### REQUIREMENT:
The result should be an exact copy of the data, free of pictures.

### THE RECORDS:
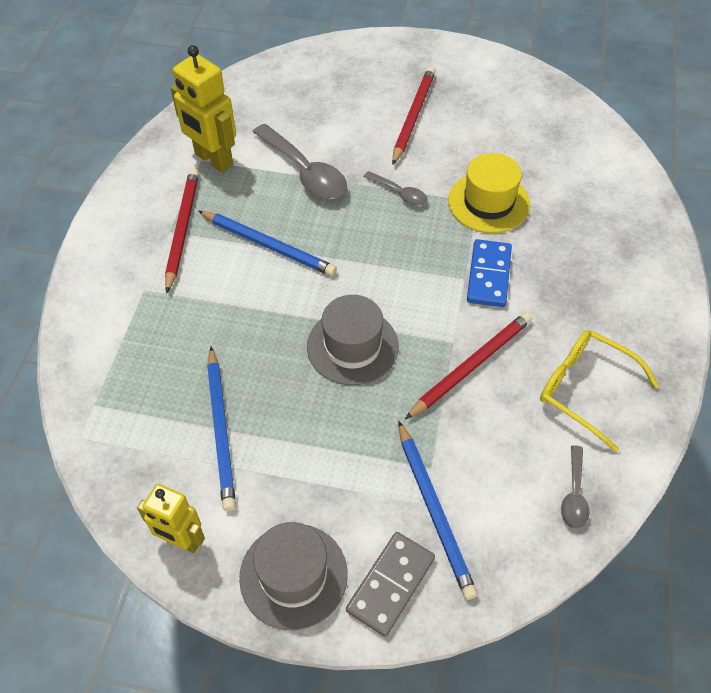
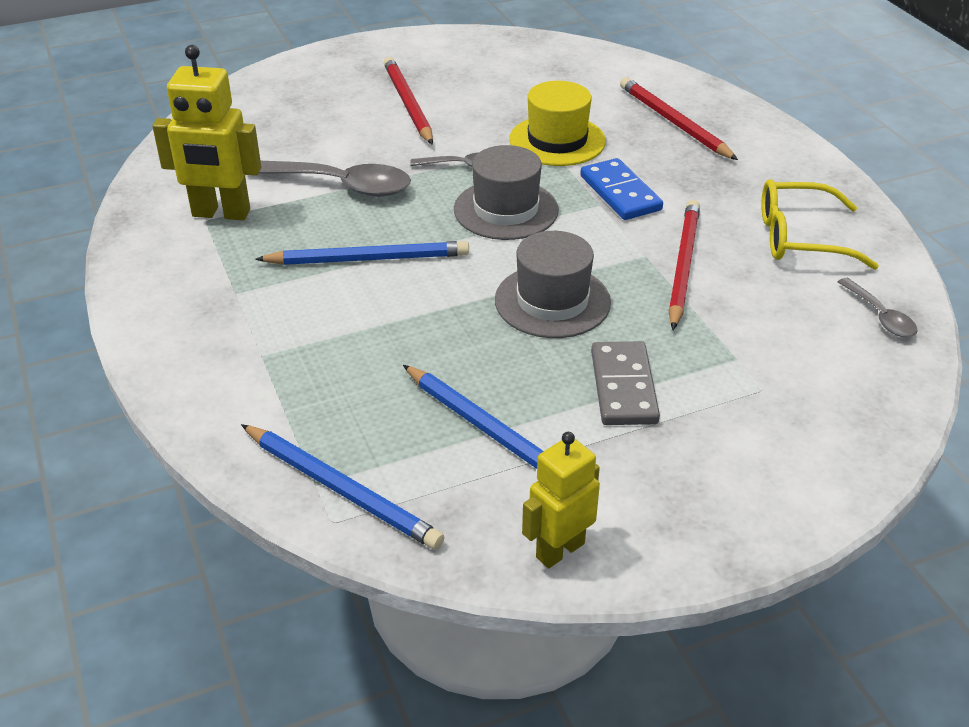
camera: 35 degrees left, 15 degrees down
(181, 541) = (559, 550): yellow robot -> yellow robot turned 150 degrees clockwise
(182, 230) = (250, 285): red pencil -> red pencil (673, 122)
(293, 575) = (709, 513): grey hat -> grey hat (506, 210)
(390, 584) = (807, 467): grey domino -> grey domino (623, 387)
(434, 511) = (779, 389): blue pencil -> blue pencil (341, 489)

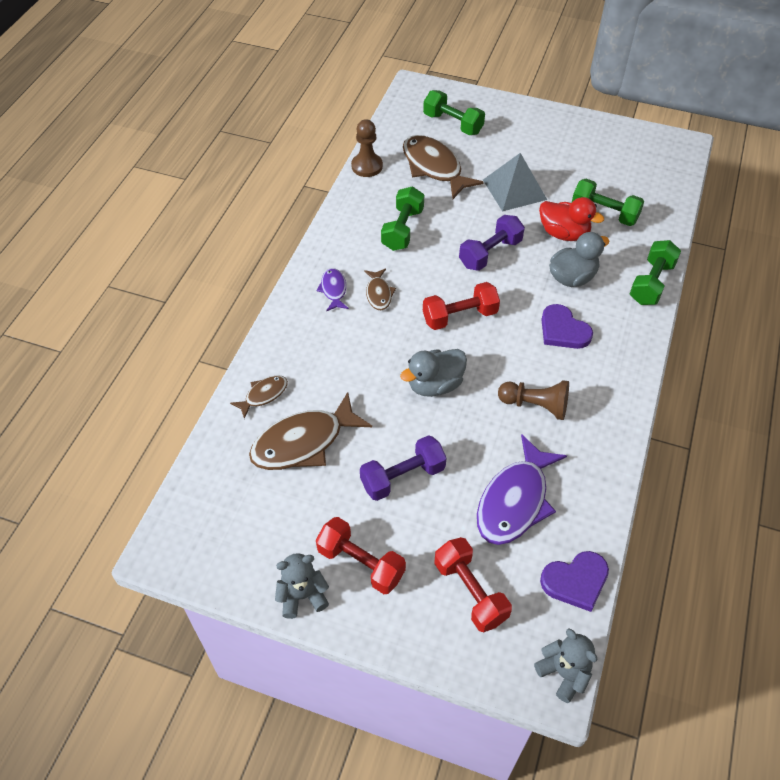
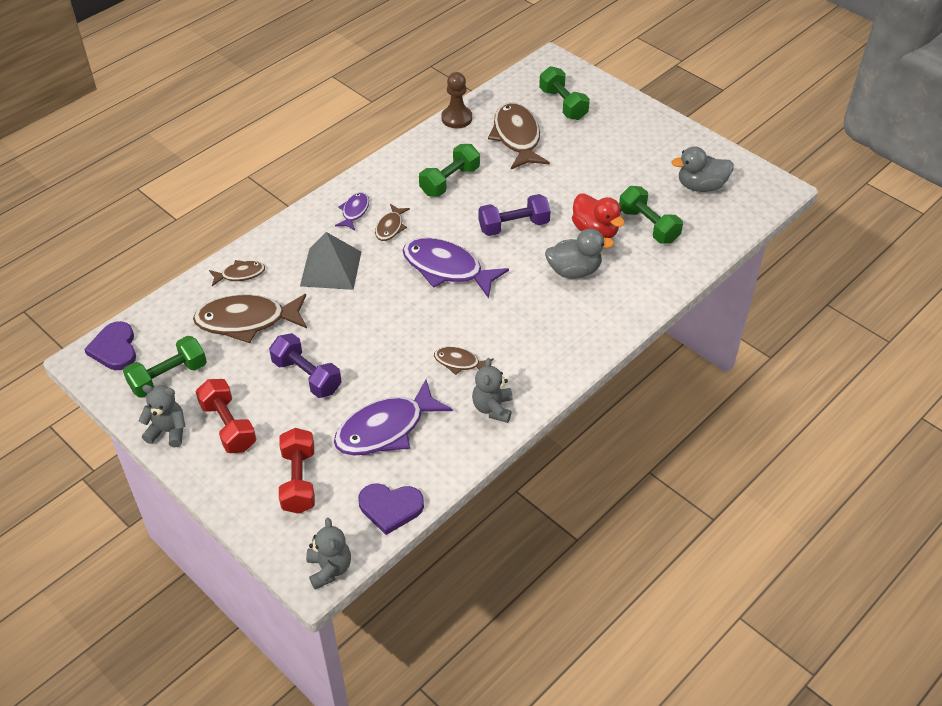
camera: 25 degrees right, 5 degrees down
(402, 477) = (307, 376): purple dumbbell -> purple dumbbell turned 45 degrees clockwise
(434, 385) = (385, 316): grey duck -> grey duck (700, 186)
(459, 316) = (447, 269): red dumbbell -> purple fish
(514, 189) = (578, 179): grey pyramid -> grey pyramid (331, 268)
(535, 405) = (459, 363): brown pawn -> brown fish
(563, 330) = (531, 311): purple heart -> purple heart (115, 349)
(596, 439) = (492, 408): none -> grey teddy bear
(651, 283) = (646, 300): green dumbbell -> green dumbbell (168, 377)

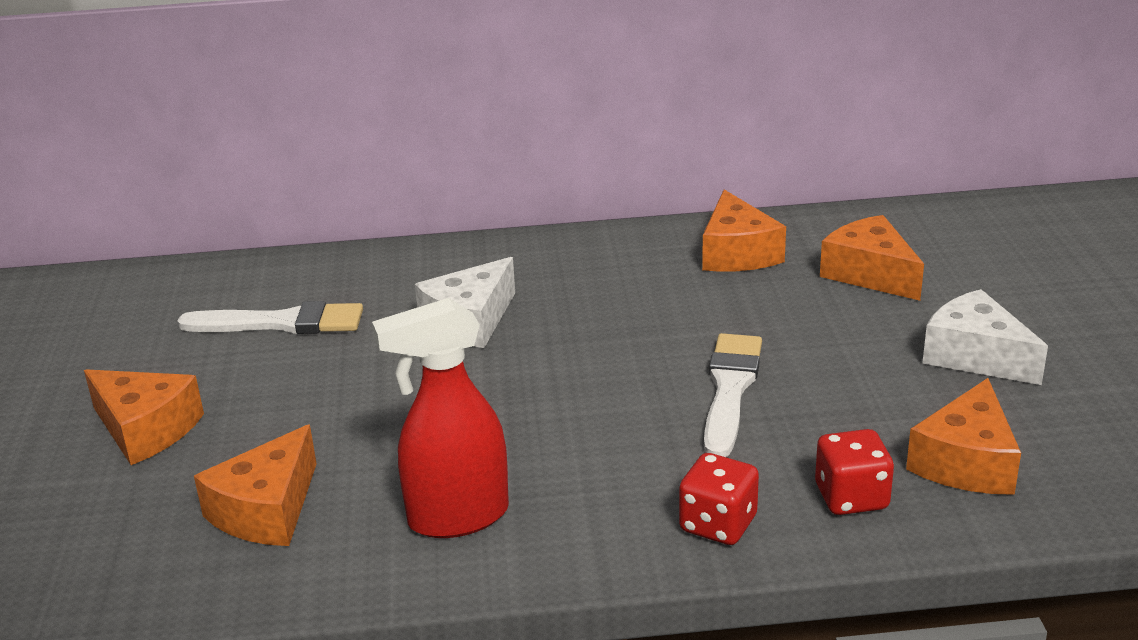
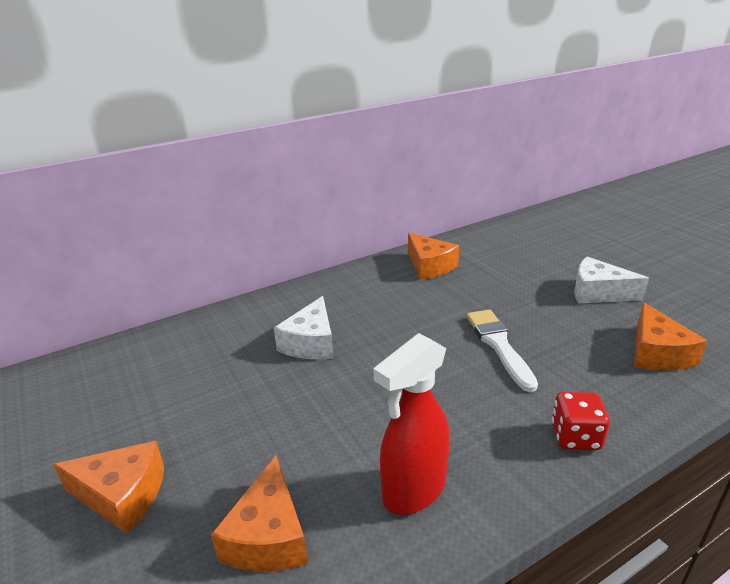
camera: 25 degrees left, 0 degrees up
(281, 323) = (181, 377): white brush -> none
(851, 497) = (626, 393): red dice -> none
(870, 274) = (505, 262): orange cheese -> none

### THE ANSWER:
camera: 35 degrees left, 15 degrees down
(181, 541) = (559, 550): yellow robot -> yellow robot turned 150 degrees clockwise
(182, 230) = (250, 285): red pencil -> red pencil (673, 122)
(293, 575) = (709, 513): grey hat -> grey hat (506, 210)
(390, 584) = (807, 467): grey domino -> grey domino (623, 387)
(434, 511) = (779, 389): blue pencil -> blue pencil (341, 489)

camera: 25 degrees right, 5 degrees down
(402, 477) = (307, 376): purple dumbbell -> purple dumbbell turned 45 degrees clockwise
(434, 385) = (385, 316): grey duck -> grey duck (700, 186)
(459, 316) = (447, 269): red dumbbell -> purple fish
(514, 189) = (578, 179): grey pyramid -> grey pyramid (331, 268)
(535, 405) = (459, 363): brown pawn -> brown fish
(563, 330) = (531, 311): purple heart -> purple heart (115, 349)
(596, 439) = (492, 408): none -> grey teddy bear
(651, 283) = (646, 300): green dumbbell -> green dumbbell (168, 377)

camera: 25 degrees left, 0 degrees up
(281, 323) = (181, 377): white brush -> none
(851, 497) = (626, 393): red dice -> none
(870, 274) = (505, 262): orange cheese -> none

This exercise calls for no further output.